Exercise
Scan the material for the word "none", and copy each line where it shows up.
★ ★ ★ ★ ★ ★ ★
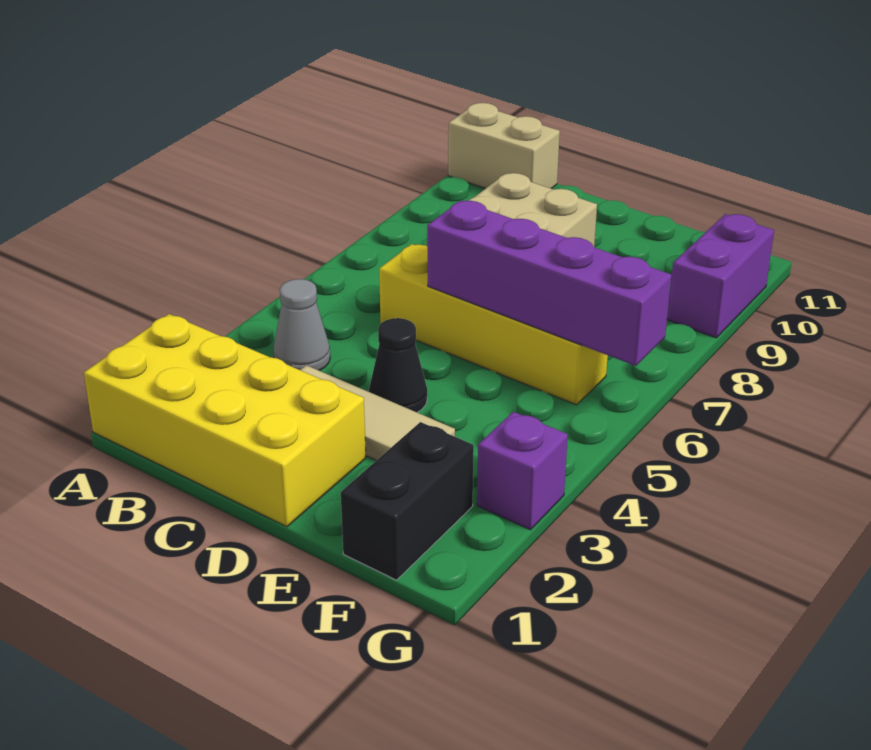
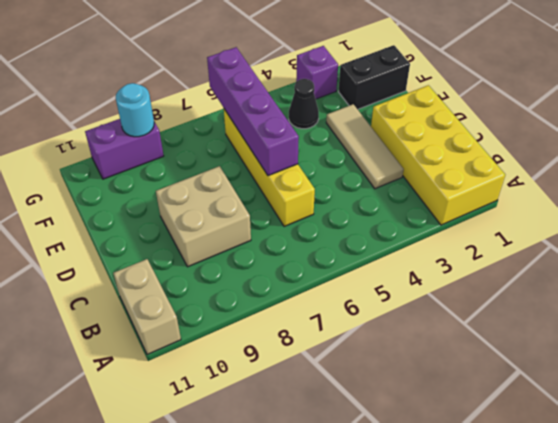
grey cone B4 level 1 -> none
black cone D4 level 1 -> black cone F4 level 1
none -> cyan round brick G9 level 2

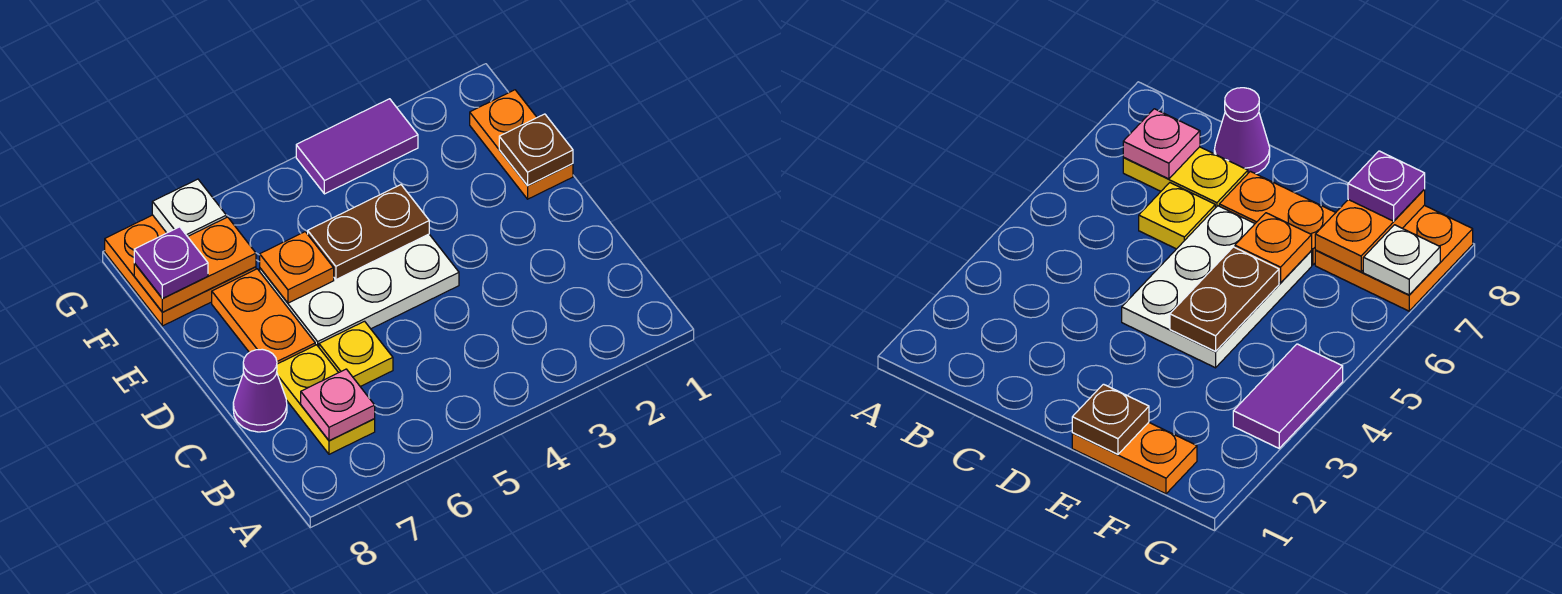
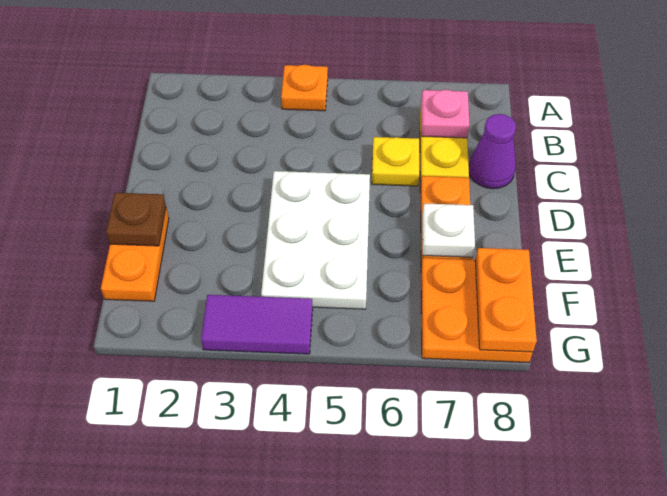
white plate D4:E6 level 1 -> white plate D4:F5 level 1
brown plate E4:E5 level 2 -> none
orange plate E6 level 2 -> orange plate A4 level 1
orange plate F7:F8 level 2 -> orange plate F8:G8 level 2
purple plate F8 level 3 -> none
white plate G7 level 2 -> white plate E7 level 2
★ ★ ★ ★ ★ ★ ★
Response
grey cone B4 level 1 -> none
none -> cyan round brick G9 level 2
brown plate E4:E5 level 2 -> none
purple plate F8 level 3 -> none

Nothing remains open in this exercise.